--- What needs to be done ---
Wherever a line of the records contains "Playlist", copy that line.

—————

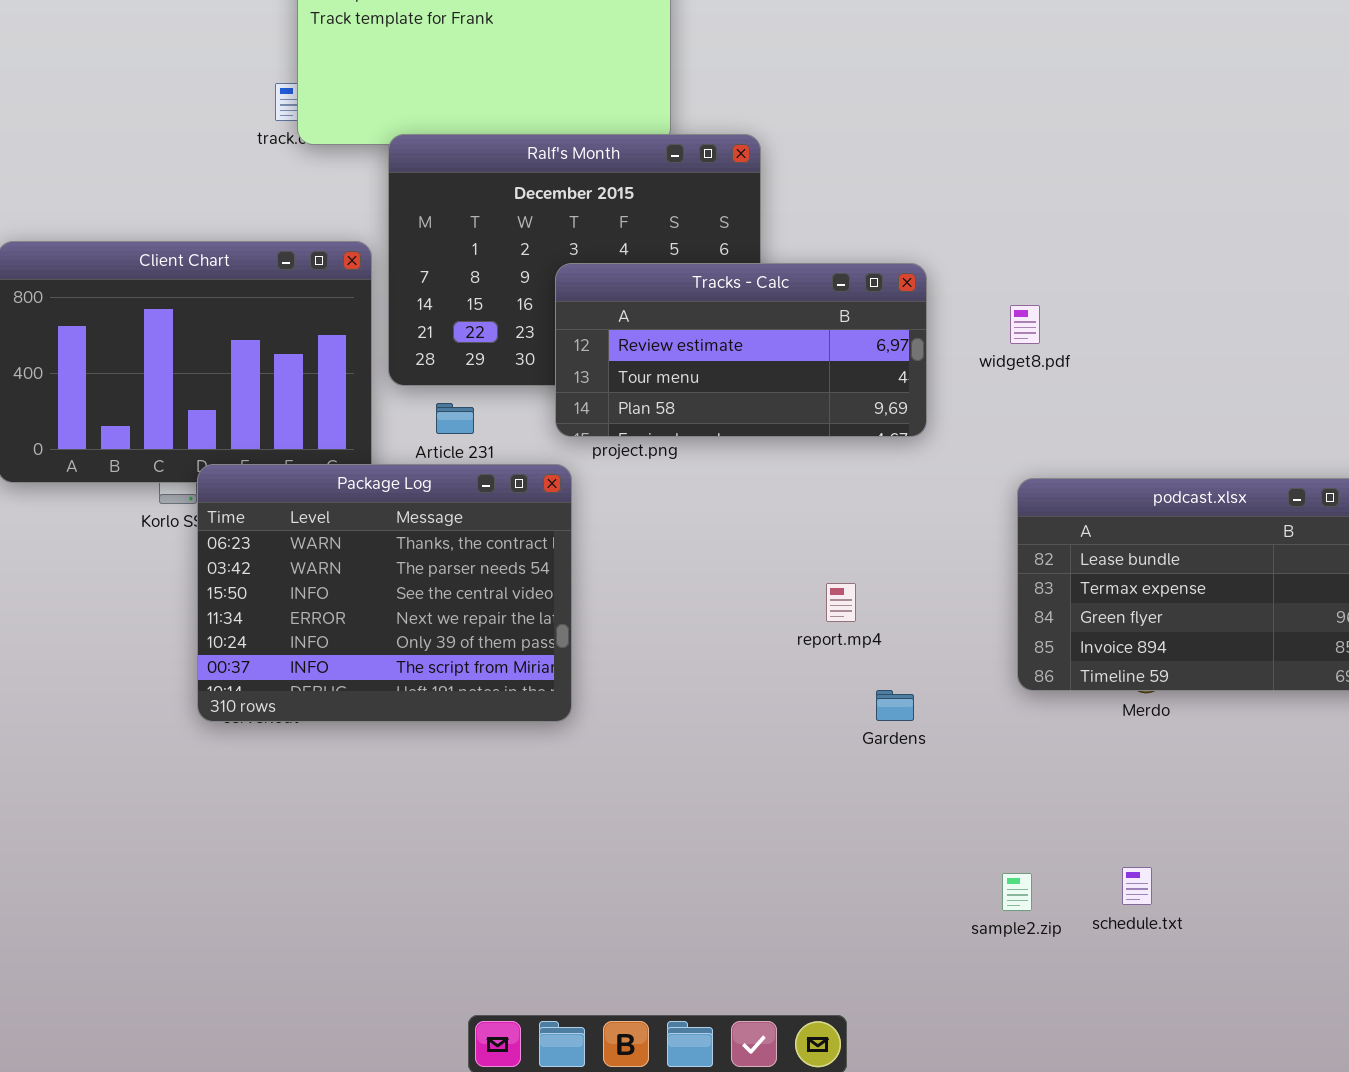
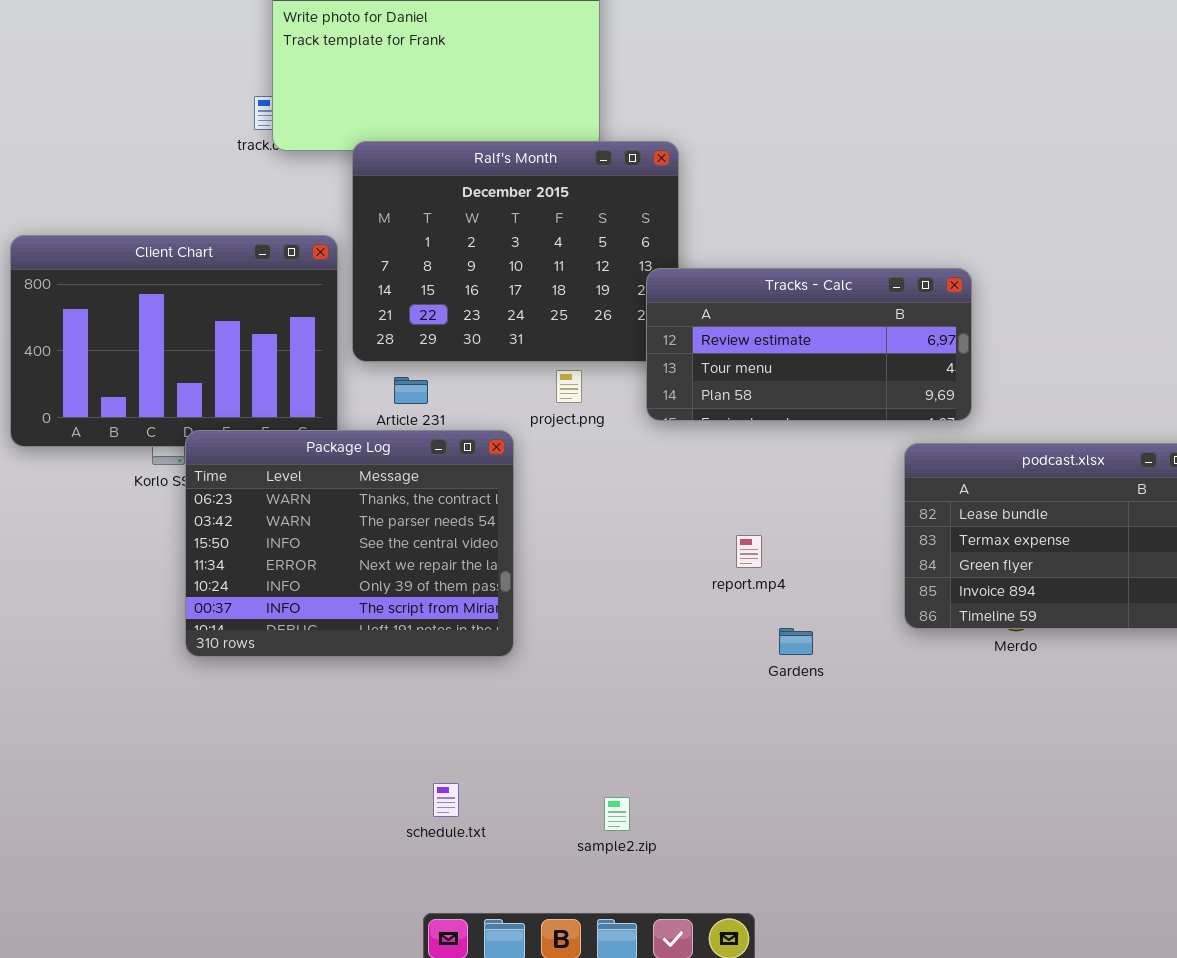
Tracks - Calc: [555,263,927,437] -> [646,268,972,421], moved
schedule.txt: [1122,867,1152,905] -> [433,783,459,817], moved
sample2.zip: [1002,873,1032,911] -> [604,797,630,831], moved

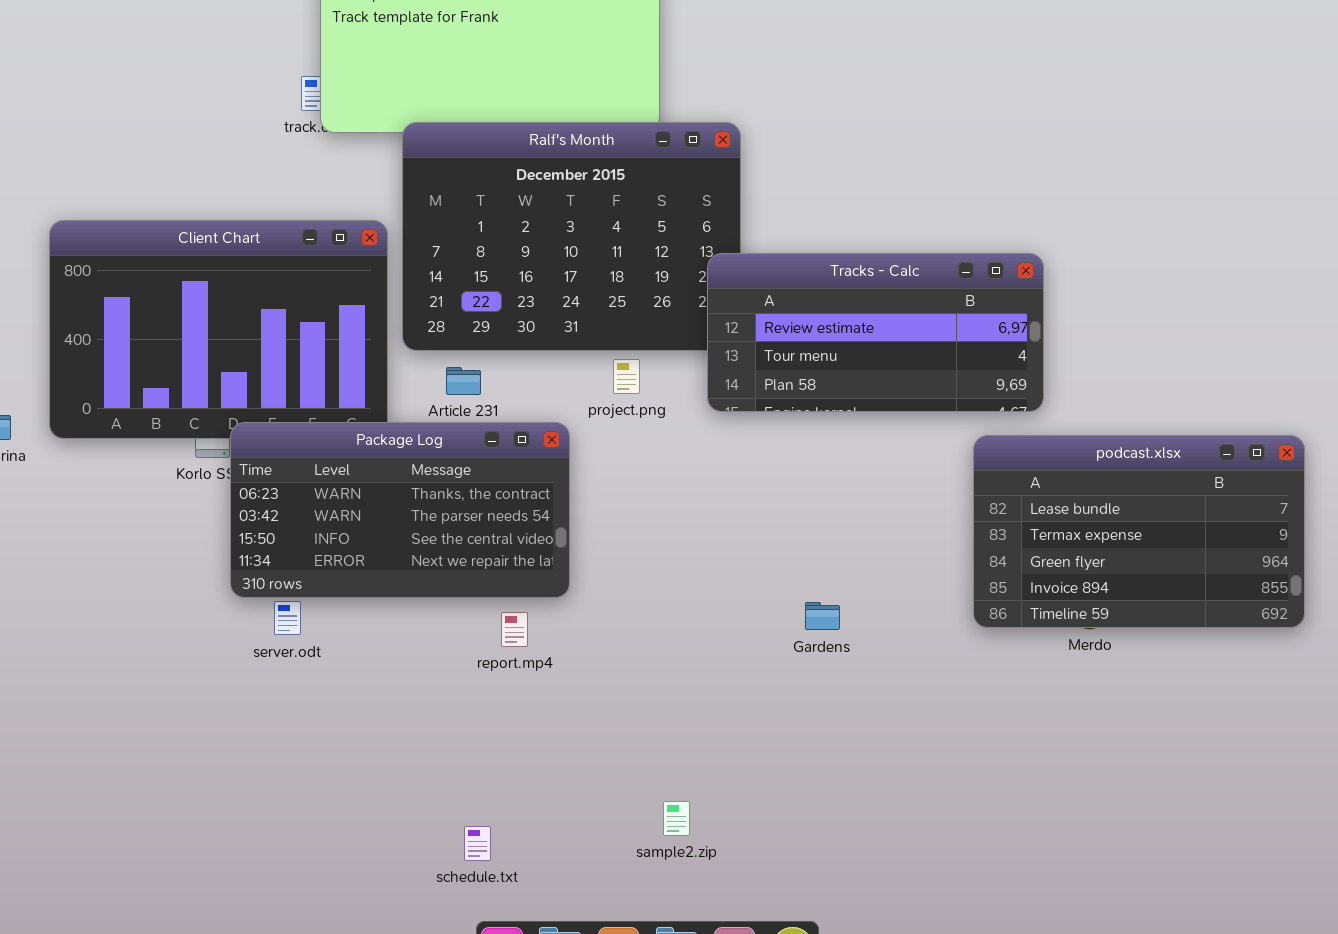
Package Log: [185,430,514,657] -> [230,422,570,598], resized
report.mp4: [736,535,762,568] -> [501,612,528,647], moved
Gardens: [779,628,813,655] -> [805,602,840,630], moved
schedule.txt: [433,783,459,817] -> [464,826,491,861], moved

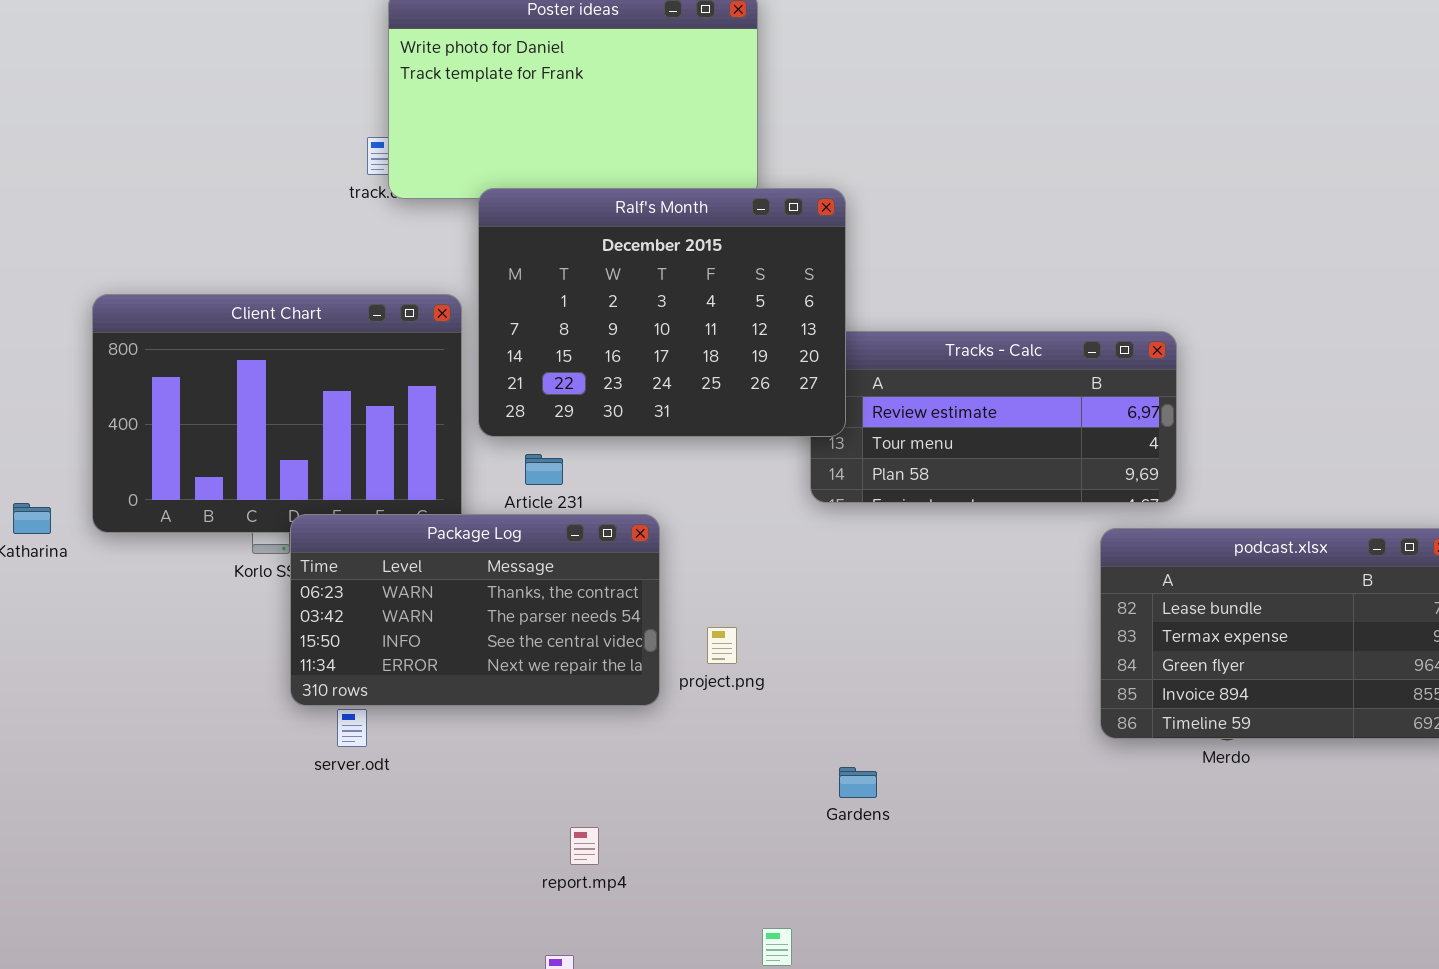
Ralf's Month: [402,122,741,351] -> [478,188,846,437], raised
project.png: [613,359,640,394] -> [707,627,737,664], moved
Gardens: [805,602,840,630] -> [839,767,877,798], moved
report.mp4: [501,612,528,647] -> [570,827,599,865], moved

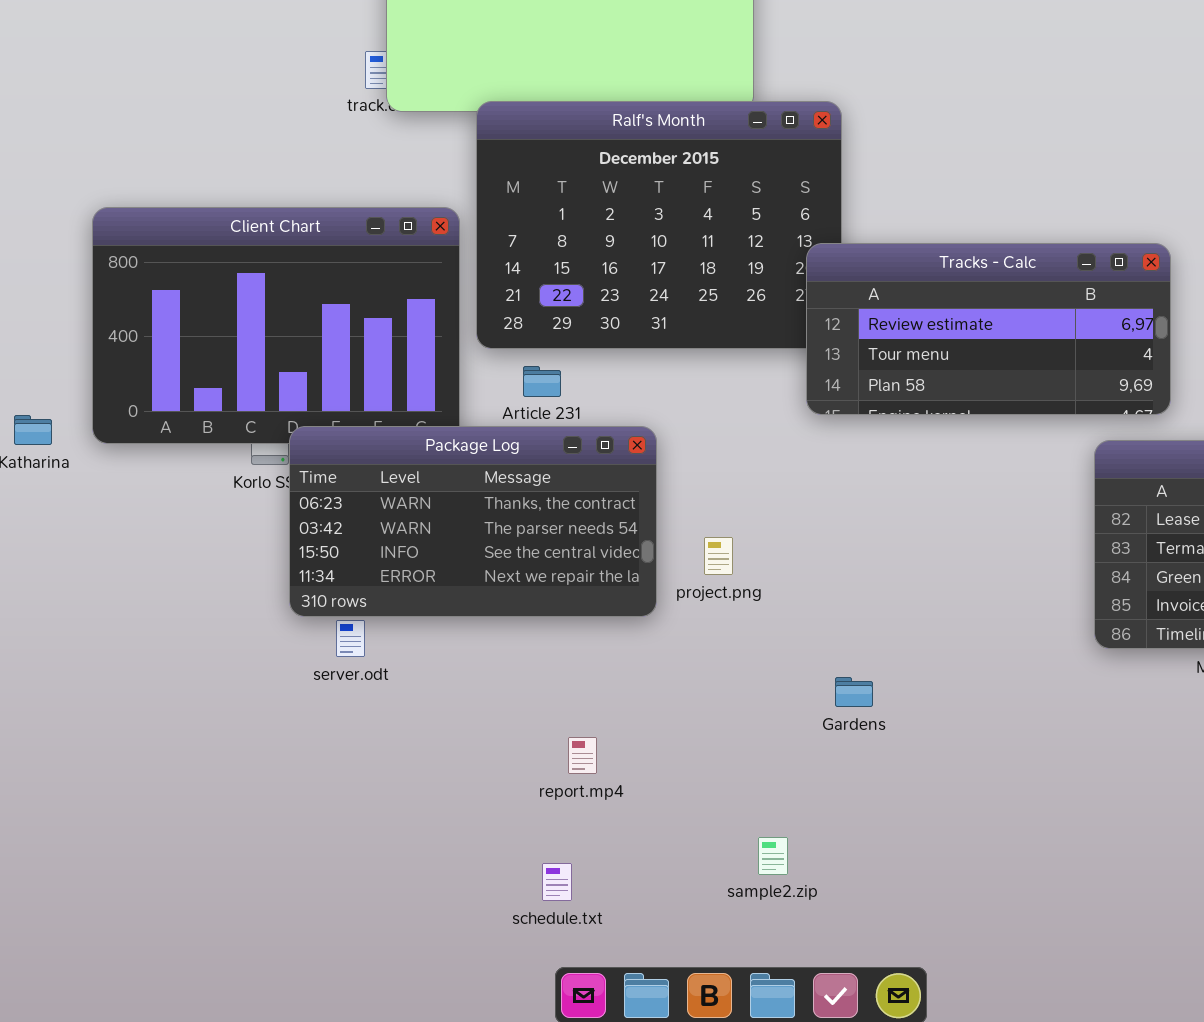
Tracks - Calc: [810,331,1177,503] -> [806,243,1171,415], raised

—————

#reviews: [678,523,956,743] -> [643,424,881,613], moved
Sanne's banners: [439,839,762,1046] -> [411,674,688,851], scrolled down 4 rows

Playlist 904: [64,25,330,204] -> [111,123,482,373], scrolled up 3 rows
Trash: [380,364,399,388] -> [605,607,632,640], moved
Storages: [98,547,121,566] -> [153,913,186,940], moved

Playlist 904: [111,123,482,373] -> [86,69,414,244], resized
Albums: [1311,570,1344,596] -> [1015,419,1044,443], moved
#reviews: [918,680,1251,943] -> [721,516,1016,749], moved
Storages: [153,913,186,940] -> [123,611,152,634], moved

—————

--- Your solution ---
Playlist 904: [64,25,330,204] -> [111,123,482,373], scrolled up 3 rows
Playlist 904: [111,123,482,373] -> [86,69,414,244], resized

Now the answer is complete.